#### [Task to carry out]
Each line from the one containing "(461, 371) = (625, 519): none" to the end of the records below should be restated word for word; please leave out all other lines.

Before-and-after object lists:
Start of Block

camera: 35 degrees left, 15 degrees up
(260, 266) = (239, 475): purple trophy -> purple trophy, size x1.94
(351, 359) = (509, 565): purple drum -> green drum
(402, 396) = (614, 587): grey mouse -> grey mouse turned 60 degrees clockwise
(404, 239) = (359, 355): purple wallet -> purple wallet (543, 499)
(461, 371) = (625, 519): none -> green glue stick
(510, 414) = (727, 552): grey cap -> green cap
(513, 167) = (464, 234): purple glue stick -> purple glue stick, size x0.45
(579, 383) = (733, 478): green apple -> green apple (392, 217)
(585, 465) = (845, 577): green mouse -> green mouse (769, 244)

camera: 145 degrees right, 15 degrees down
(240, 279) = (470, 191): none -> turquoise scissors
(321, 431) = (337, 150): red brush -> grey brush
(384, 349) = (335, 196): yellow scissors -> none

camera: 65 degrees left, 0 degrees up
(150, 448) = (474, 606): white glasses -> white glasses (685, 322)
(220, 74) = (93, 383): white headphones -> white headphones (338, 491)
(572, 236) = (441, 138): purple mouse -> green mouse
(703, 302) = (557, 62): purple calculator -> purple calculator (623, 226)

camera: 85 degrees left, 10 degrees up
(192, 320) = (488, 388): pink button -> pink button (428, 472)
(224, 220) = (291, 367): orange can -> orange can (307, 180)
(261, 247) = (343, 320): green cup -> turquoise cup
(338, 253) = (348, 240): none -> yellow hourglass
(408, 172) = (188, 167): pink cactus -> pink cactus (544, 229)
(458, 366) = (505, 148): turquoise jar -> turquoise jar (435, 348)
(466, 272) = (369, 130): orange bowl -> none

End of Block

#### [Finished task]
(461, 371) = (625, 519): none -> green glue stick
(510, 414) = (727, 552): grey cap -> green cap
(513, 167) = (464, 234): purple glue stick -> purple glue stick, size x0.45
(579, 383) = (733, 478): green apple -> green apple (392, 217)
(585, 465) = (845, 577): green mouse -> green mouse (769, 244)

camera: 145 degrees right, 15 degrees down
(240, 279) = (470, 191): none -> turquoise scissors
(321, 431) = (337, 150): red brush -> grey brush
(384, 349) = (335, 196): yellow scissors -> none

camera: 65 degrees left, 0 degrees up
(150, 448) = (474, 606): white glasses -> white glasses (685, 322)
(220, 74) = (93, 383): white headphones -> white headphones (338, 491)
(572, 236) = (441, 138): purple mouse -> green mouse
(703, 302) = (557, 62): purple calculator -> purple calculator (623, 226)

camera: 85 degrees left, 10 degrees up
(192, 320) = (488, 388): pink button -> pink button (428, 472)
(224, 220) = (291, 367): orange can -> orange can (307, 180)
(261, 247) = (343, 320): green cup -> turquoise cup
(338, 253) = (348, 240): none -> yellow hourglass
(408, 172) = (188, 167): pink cactus -> pink cactus (544, 229)
(458, 366) = (505, 148): turquoise jar -> turquoise jar (435, 348)
(466, 272) = (369, 130): orange bowl -> none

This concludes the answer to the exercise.